What you will do — Extract from the entries below, exactly as given, only the lines from the line containing "R112: 2.2k (W16, W19) -> none" to the line containing "U103 pin IN+: +9V -> W9", both lines included.

Supplied data —

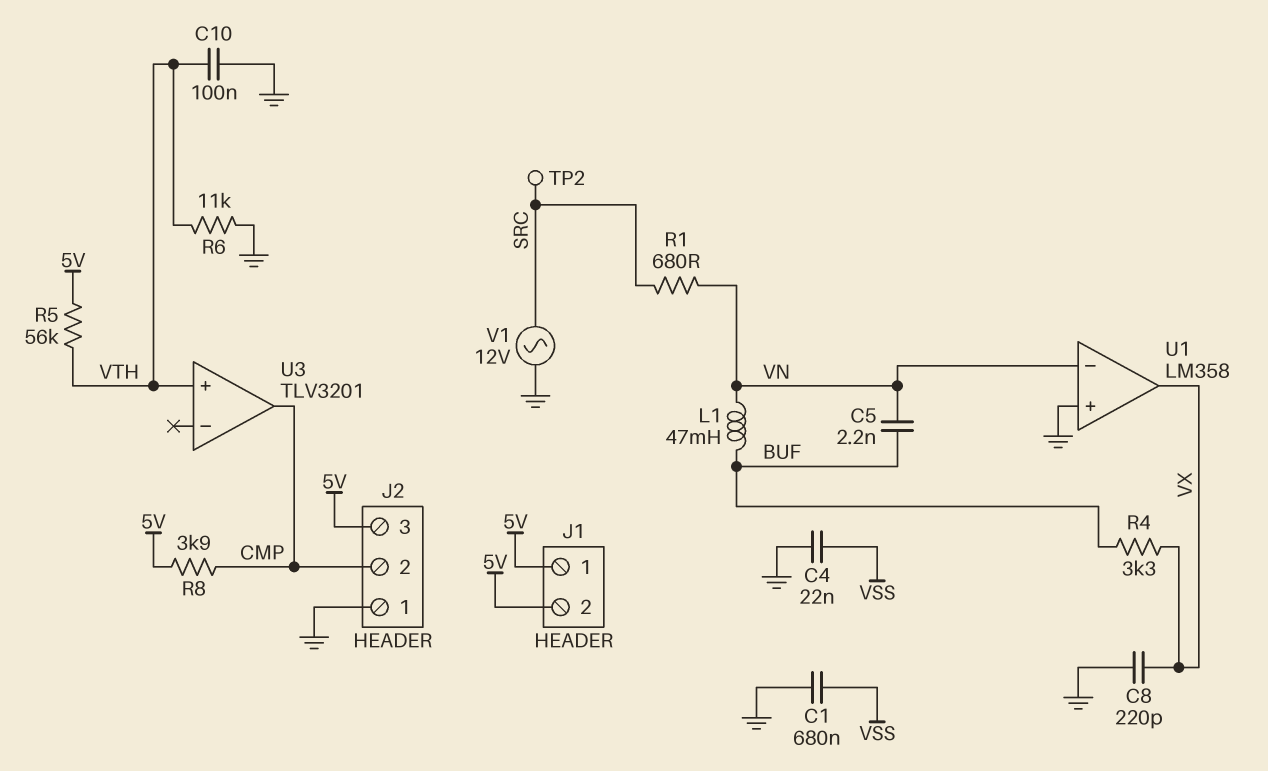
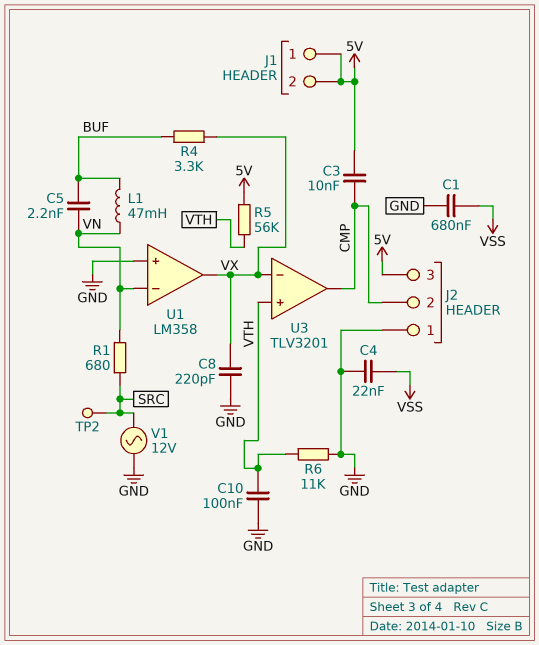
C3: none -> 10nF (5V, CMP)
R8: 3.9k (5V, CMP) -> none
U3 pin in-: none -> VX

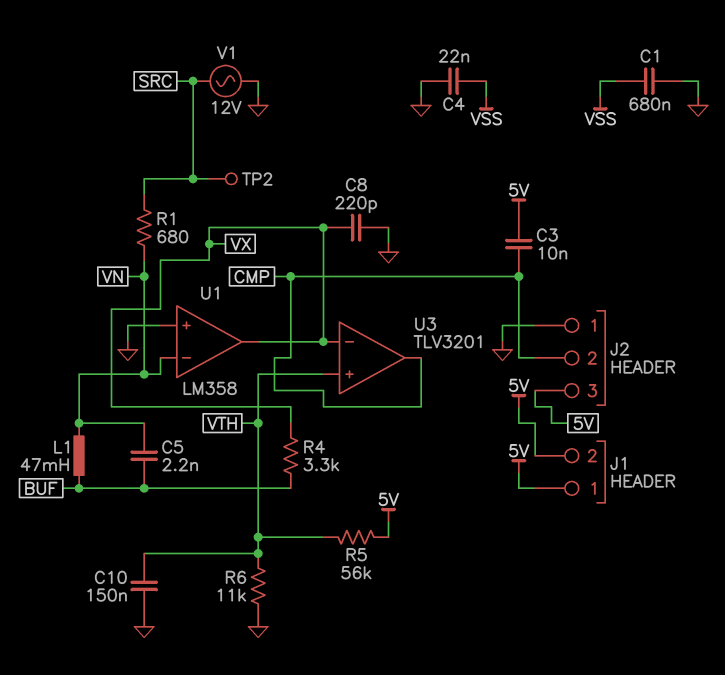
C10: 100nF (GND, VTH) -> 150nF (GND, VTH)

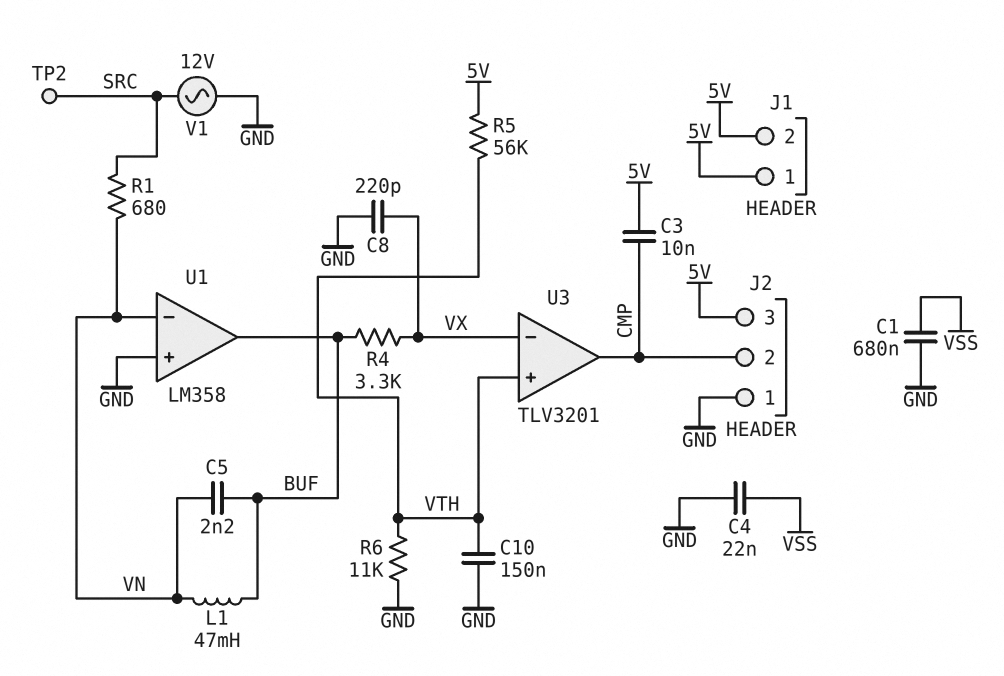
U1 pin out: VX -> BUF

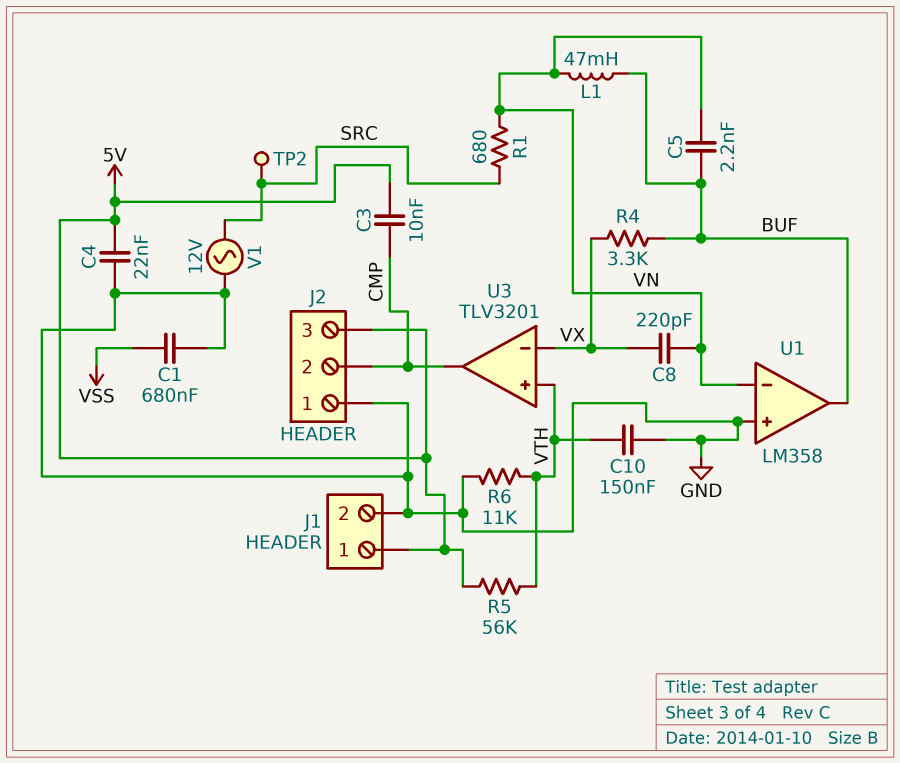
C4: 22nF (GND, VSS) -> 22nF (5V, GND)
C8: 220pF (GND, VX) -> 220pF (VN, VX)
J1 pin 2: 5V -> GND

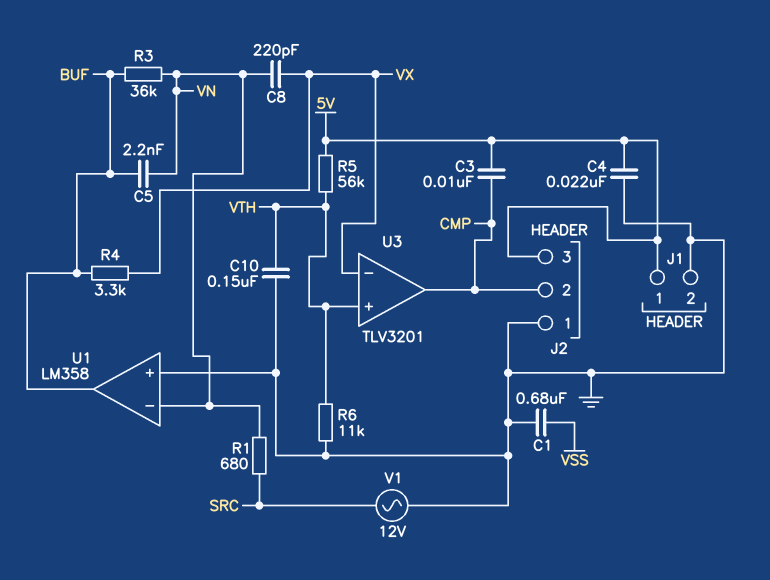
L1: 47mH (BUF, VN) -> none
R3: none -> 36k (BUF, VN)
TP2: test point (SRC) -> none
...
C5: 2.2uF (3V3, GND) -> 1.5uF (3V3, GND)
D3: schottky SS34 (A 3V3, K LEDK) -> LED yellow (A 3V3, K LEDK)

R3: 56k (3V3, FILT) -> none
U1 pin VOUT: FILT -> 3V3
* * *
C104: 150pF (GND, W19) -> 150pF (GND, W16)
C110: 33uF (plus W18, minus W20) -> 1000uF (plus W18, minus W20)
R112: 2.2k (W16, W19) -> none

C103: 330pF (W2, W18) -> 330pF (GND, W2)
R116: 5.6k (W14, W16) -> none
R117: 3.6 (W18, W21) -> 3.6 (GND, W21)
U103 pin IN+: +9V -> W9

Task result —
R112: 2.2k (W16, W19) -> none

C103: 330pF (W2, W18) -> 330pF (GND, W2)
R116: 5.6k (W14, W16) -> none
R117: 3.6 (W18, W21) -> 3.6 (GND, W21)
U103 pin IN+: +9V -> W9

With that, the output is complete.